## Assigned task:
Output every record exactly, apart from its images.

Before-and-after object lists
BEGIN

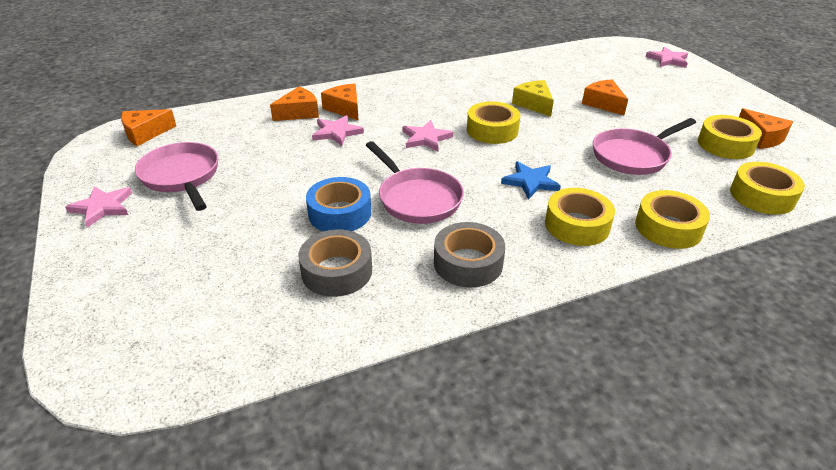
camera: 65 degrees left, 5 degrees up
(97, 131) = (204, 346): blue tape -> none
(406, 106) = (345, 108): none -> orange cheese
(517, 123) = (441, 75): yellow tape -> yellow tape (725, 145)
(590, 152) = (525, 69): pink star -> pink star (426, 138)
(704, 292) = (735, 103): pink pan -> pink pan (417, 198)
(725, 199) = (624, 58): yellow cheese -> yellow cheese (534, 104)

END

## Task answer:
camera: 65 degrees left, 5 degrees up
(97, 131) = (204, 346): blue tape -> none
(406, 106) = (345, 108): none -> orange cheese
(517, 123) = (441, 75): yellow tape -> yellow tape (725, 145)
(590, 152) = (525, 69): pink star -> pink star (426, 138)
(704, 292) = (735, 103): pink pan -> pink pan (417, 198)
(725, 199) = (624, 58): yellow cheese -> yellow cheese (534, 104)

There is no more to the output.